*Work instructions*.
Both the line containing "- → apple/red <311 272>" and the line containing "tape/black <333 341>" belong to the span. Output exactly that span from the listing below, and nothing outside it.

*Data extracts*.
○ ○ ○ ○ ○ ○ ○

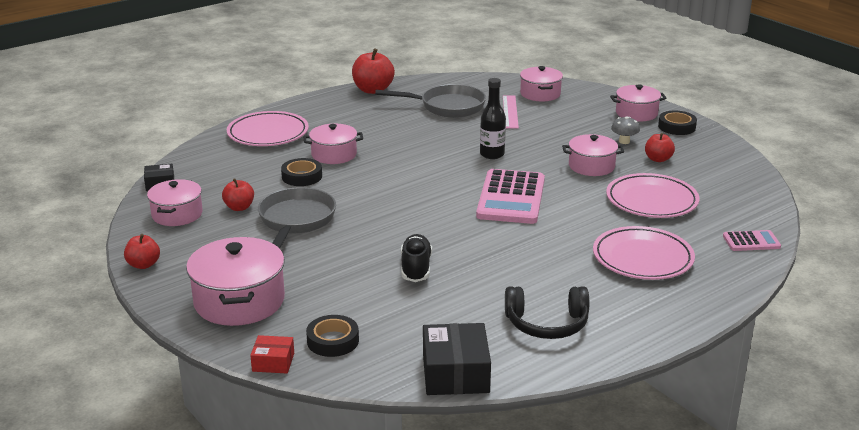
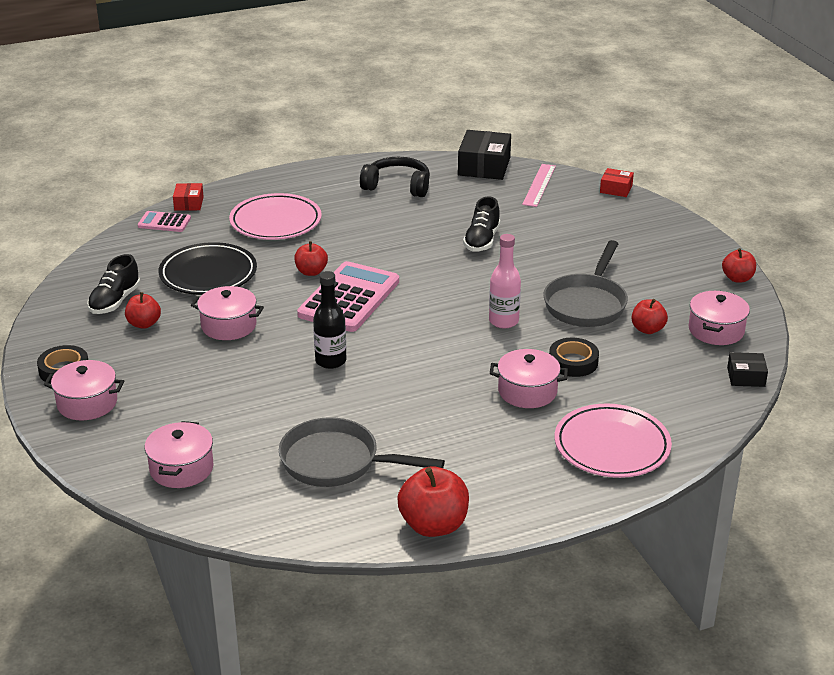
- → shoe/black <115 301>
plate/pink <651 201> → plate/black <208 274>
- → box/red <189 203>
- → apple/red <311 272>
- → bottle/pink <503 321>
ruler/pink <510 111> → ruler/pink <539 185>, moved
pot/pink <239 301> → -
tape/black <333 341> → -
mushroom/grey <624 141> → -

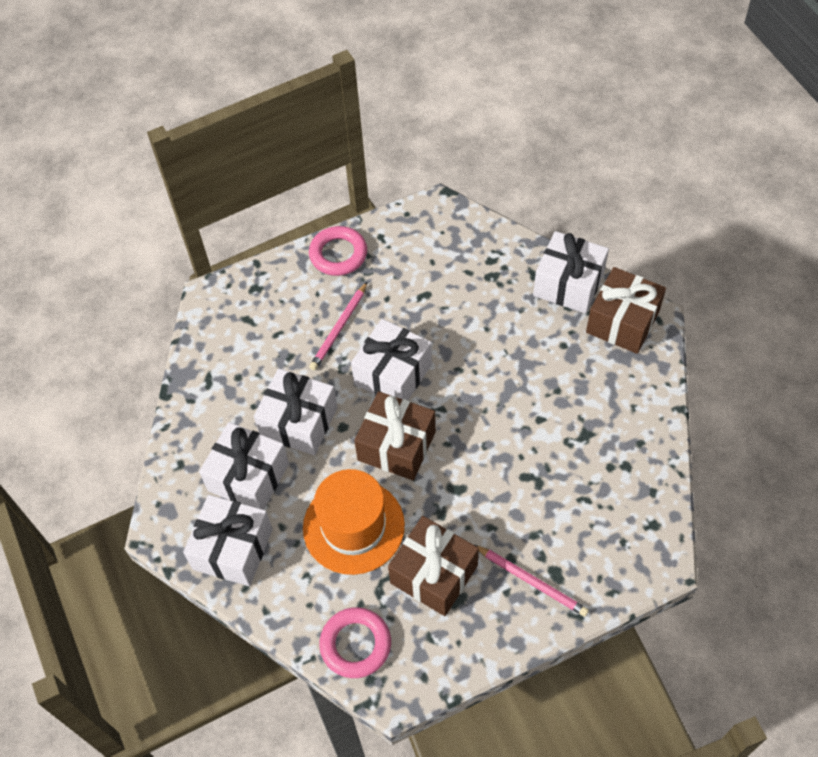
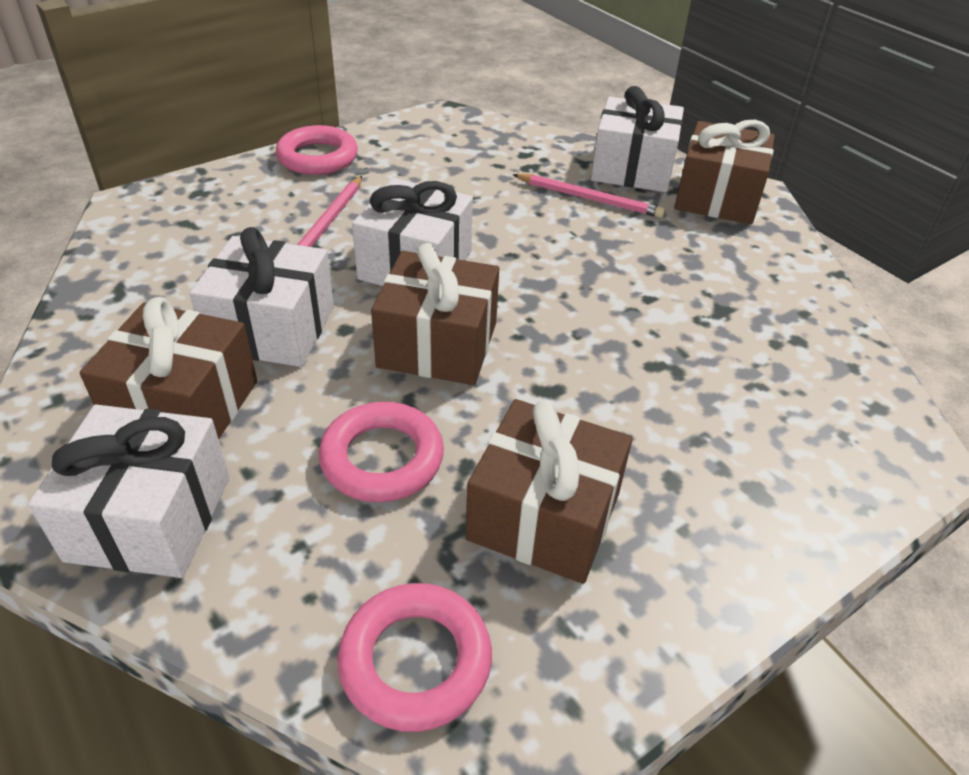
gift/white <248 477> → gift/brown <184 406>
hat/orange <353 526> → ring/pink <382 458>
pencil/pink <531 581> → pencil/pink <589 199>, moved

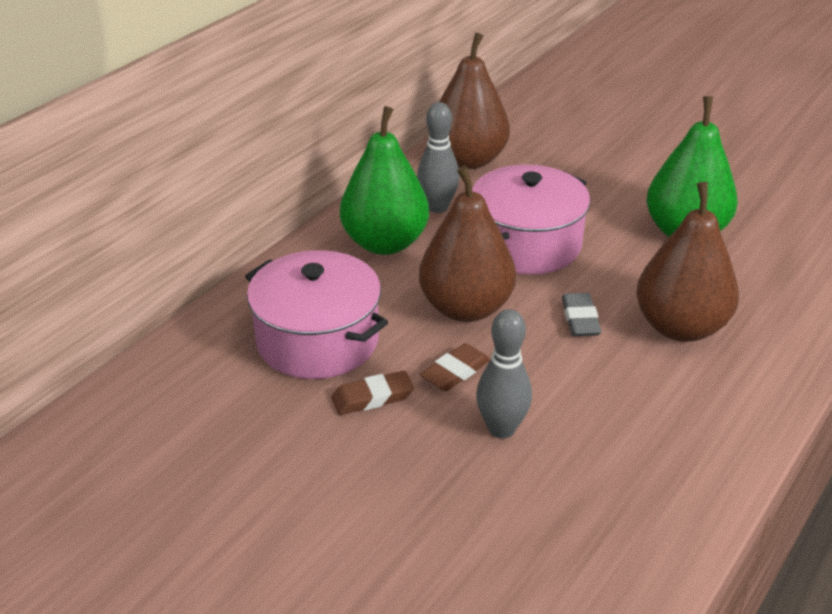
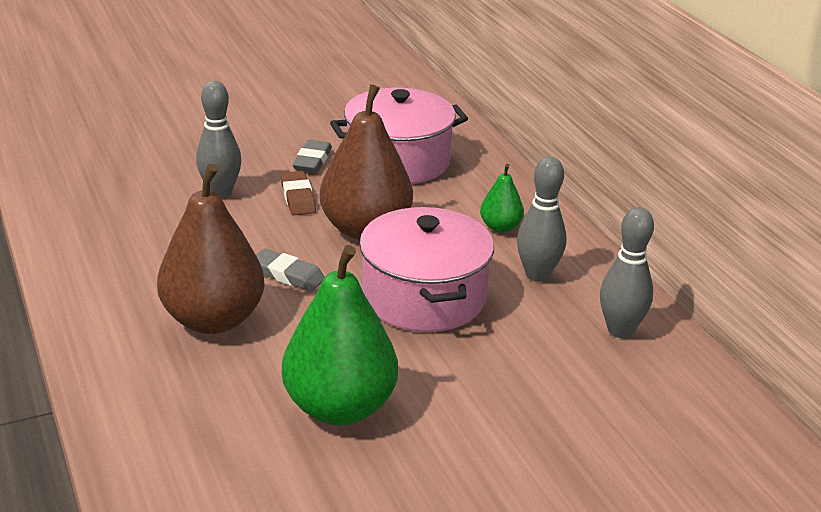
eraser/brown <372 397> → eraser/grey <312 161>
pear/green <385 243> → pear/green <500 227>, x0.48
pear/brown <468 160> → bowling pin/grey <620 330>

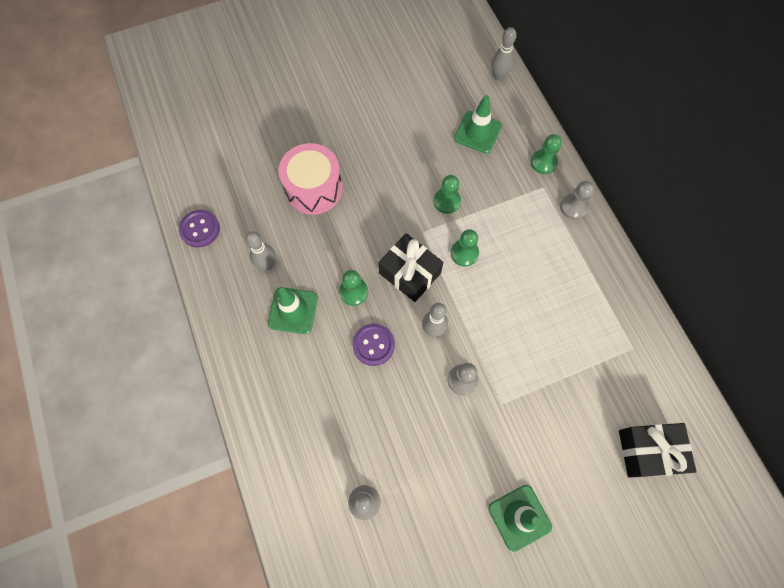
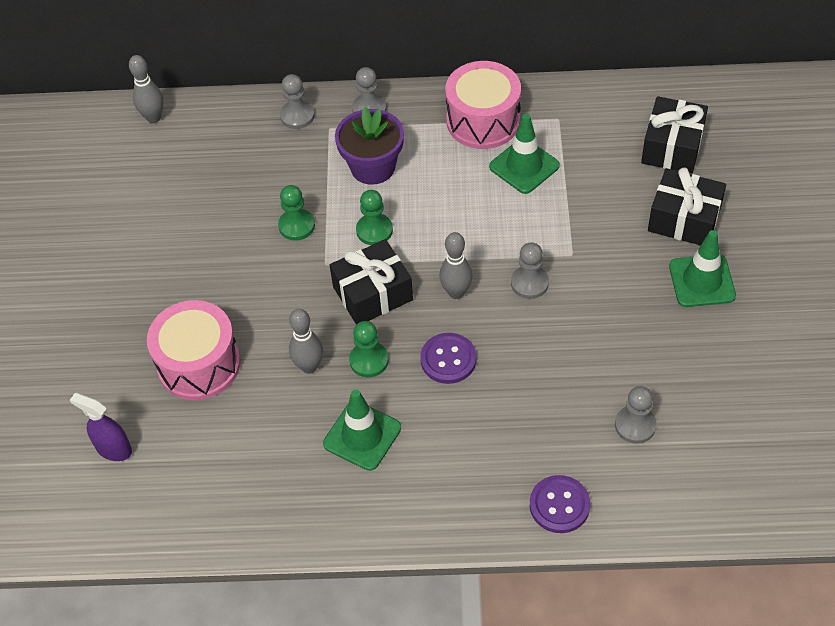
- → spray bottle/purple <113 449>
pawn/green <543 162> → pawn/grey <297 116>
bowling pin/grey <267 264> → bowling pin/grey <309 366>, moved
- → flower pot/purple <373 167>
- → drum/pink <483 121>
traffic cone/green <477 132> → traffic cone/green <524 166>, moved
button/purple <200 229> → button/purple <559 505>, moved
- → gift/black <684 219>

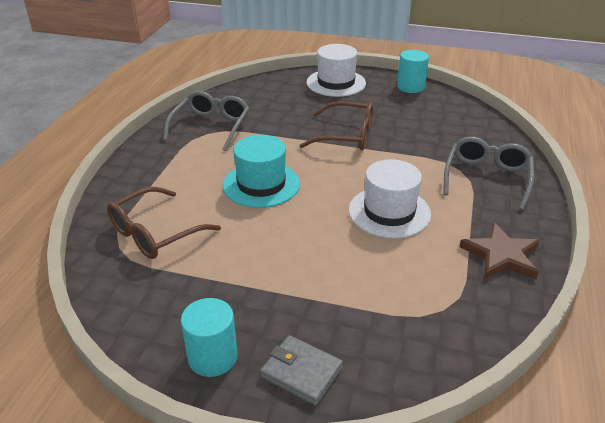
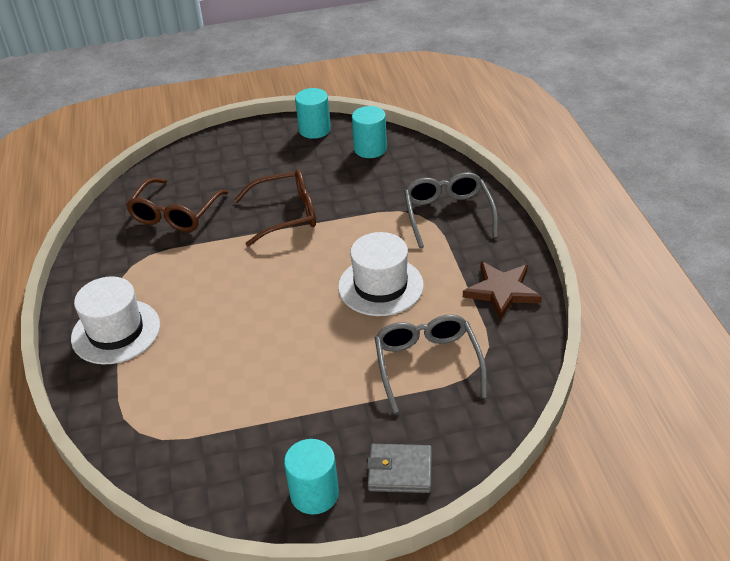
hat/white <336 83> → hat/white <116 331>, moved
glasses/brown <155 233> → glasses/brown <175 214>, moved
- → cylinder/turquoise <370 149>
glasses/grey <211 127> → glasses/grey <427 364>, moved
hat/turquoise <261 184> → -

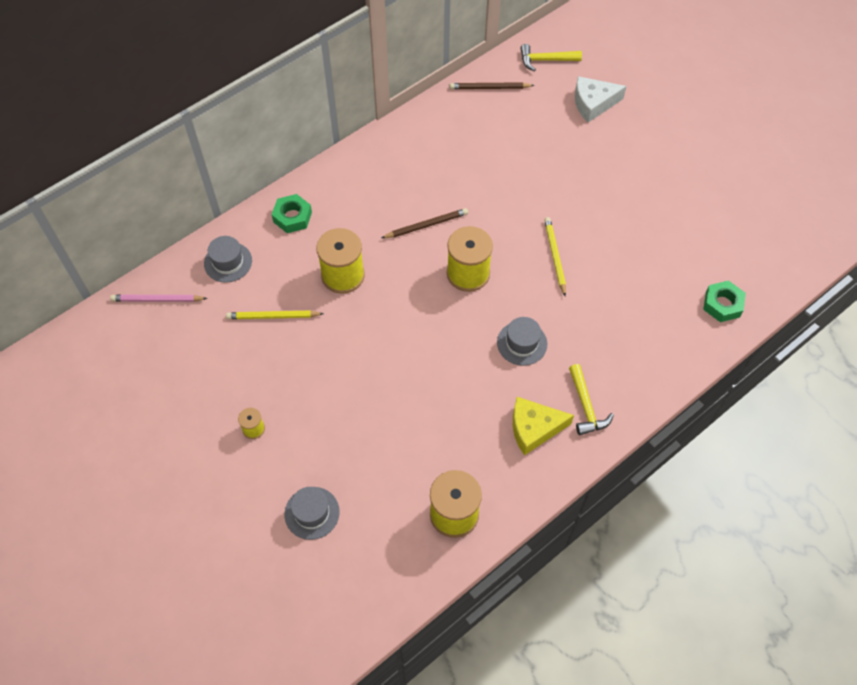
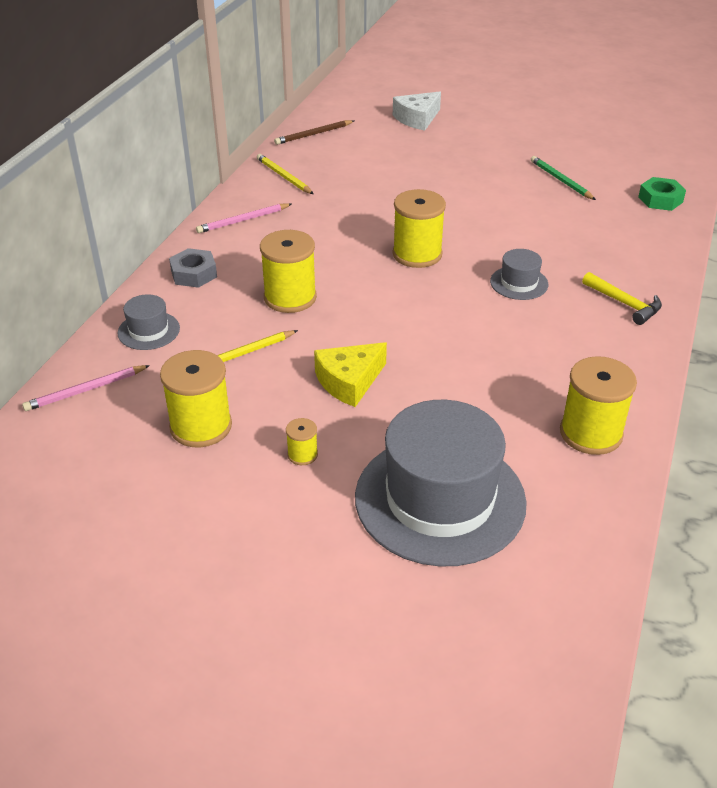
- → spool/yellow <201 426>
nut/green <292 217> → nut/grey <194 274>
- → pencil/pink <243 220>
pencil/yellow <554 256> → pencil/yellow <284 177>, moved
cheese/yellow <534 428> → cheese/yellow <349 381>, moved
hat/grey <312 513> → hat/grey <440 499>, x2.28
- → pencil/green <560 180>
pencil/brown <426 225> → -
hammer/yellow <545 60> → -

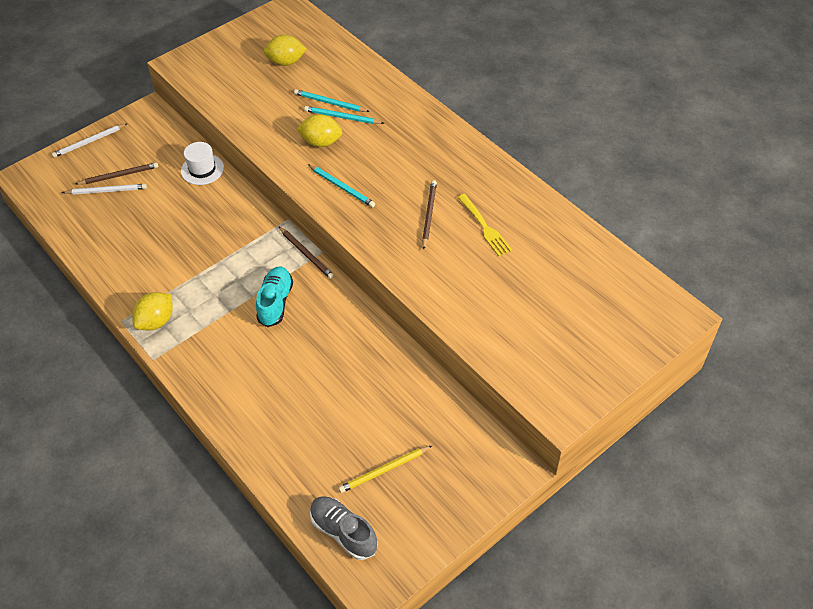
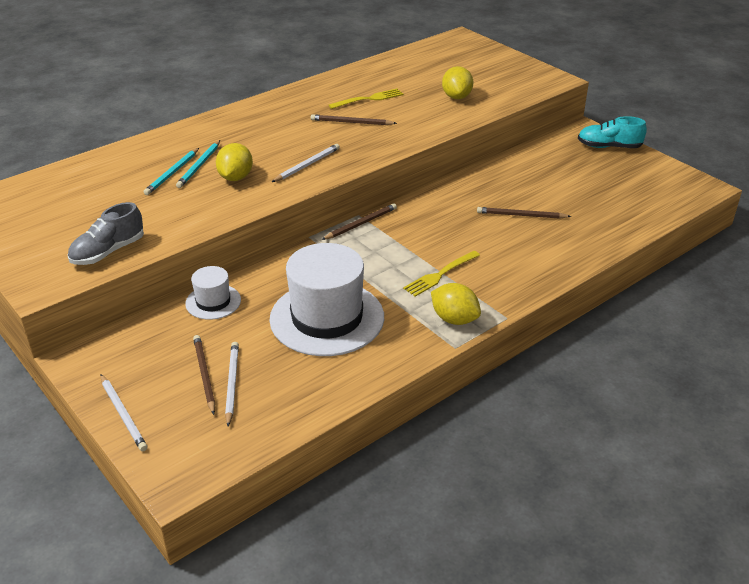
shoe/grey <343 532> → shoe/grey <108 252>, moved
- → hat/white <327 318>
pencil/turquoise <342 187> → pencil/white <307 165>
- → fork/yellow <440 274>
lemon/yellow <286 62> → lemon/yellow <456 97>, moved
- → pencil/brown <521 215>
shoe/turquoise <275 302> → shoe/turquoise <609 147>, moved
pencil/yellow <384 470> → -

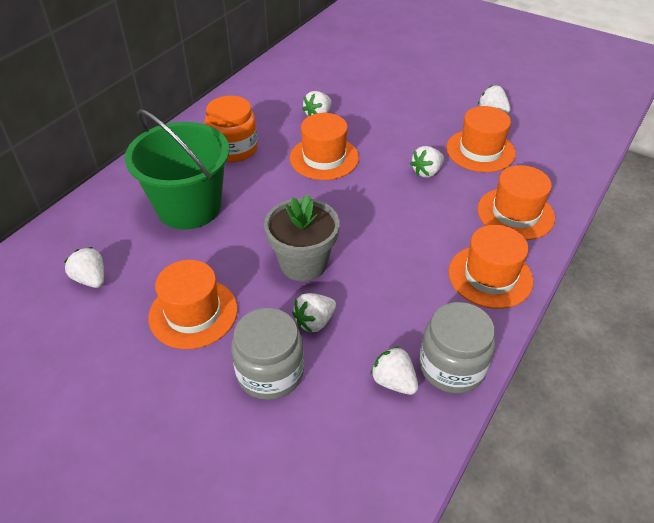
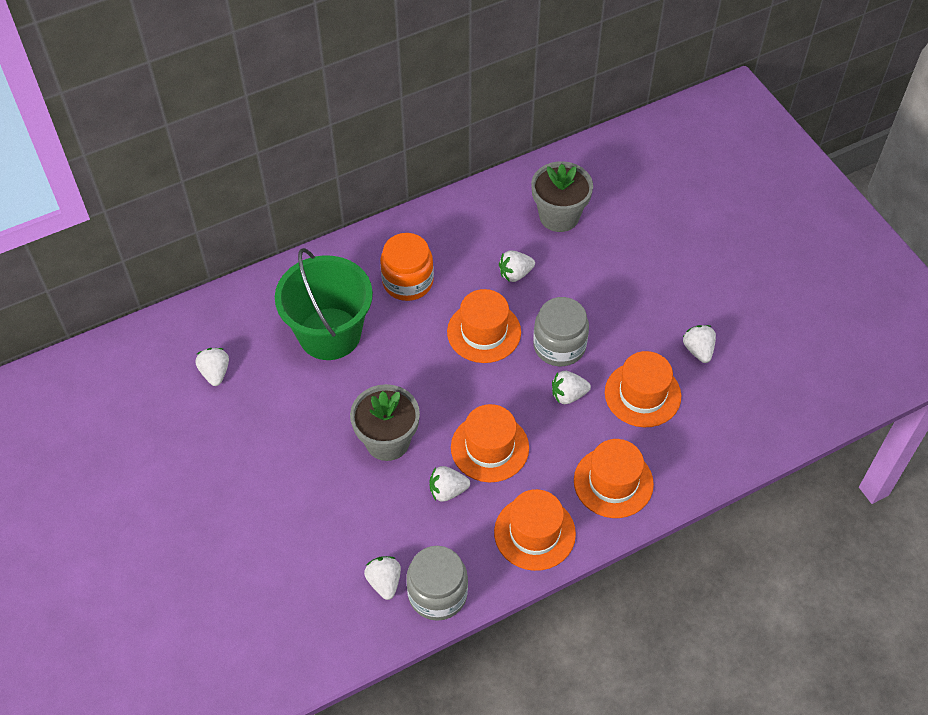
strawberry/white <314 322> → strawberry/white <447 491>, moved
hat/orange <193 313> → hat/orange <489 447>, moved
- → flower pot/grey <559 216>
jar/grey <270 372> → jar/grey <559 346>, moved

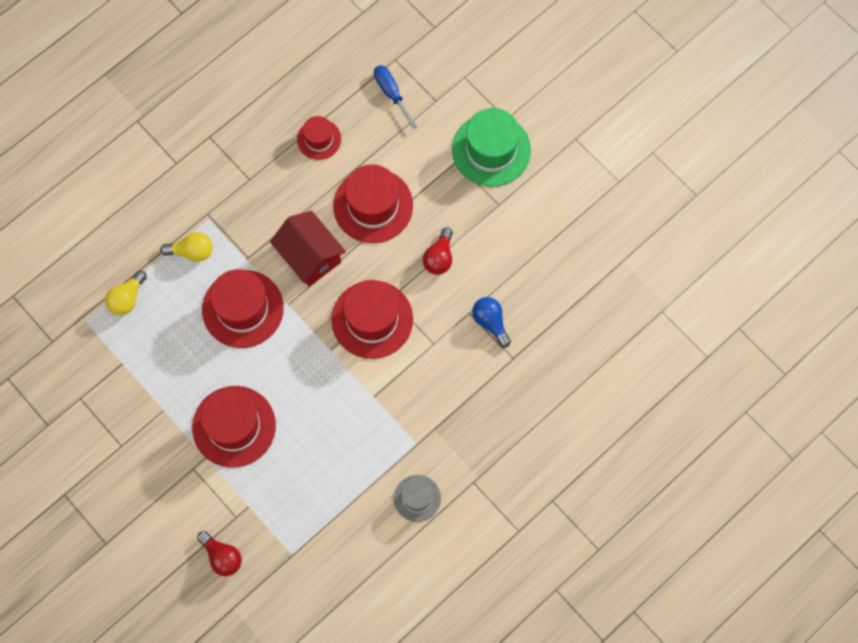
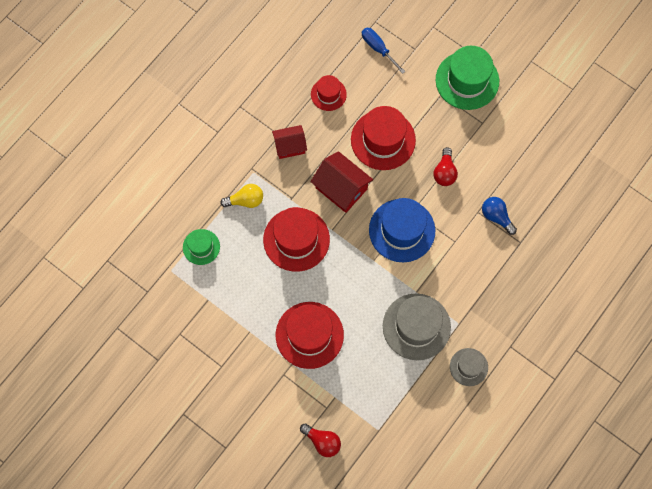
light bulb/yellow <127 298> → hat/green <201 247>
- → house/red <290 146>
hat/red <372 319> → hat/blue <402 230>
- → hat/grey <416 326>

○ ○ ○ ○ ○ ○ ○

*Response for this exercise*.
- → apple/red <311 272>
- → bottle/pink <503 321>
ruler/pink <510 111> → ruler/pink <539 185>, moved
pot/pink <239 301> → -
tape/black <333 341> → -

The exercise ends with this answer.